Segment Start: THE INPUT
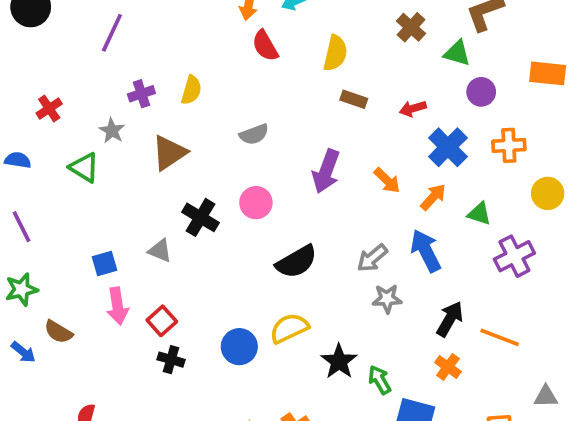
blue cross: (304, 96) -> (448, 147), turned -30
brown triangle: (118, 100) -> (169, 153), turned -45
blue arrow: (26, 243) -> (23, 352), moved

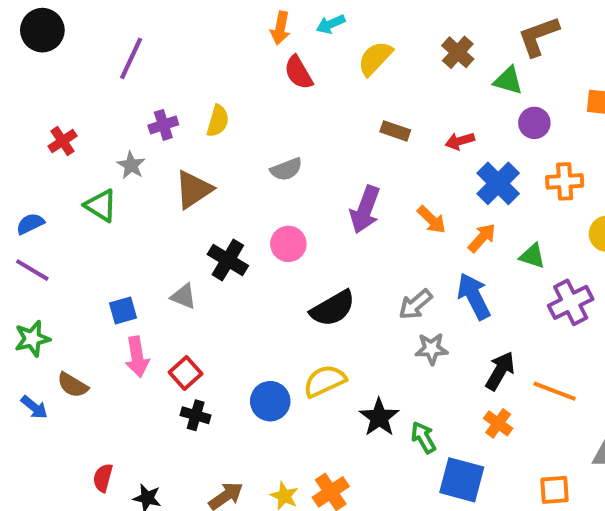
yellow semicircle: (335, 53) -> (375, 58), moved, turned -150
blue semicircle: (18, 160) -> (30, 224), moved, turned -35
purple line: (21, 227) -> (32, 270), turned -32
Segment End: THE INPUT
Segment Start: THE INPUT
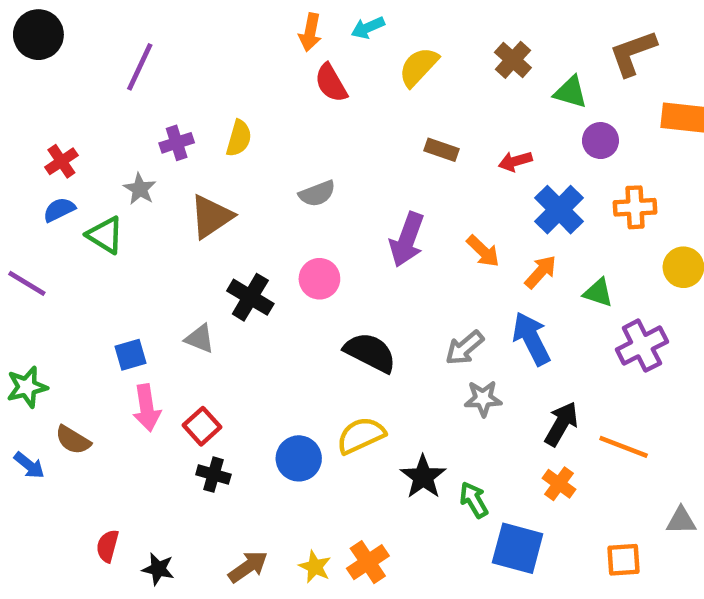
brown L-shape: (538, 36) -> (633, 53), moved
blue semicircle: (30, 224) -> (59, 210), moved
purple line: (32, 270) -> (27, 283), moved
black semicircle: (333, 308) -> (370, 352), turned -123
Segment End: THE INPUT
Segment Start: THE INPUT
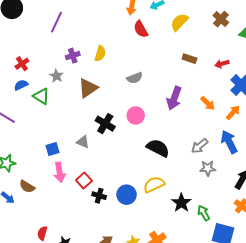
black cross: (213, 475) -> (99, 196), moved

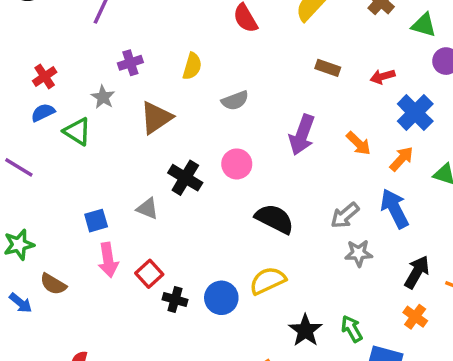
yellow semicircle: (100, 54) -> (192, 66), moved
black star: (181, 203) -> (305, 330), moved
Segment End: THE INPUT
**DESCRIPTION OF THE TASK:** Beginning at the line above that contains "black cross: (213, 475) -> (99, 196), moved", repeat each line exactly through the one that contains "black star: (181, 203) -> (305, 330), moved", and leave out the pictures.

**FINAL ANSWER:**
black cross: (213, 475) -> (99, 196), moved

yellow semicircle: (100, 54) -> (192, 66), moved
black star: (181, 203) -> (305, 330), moved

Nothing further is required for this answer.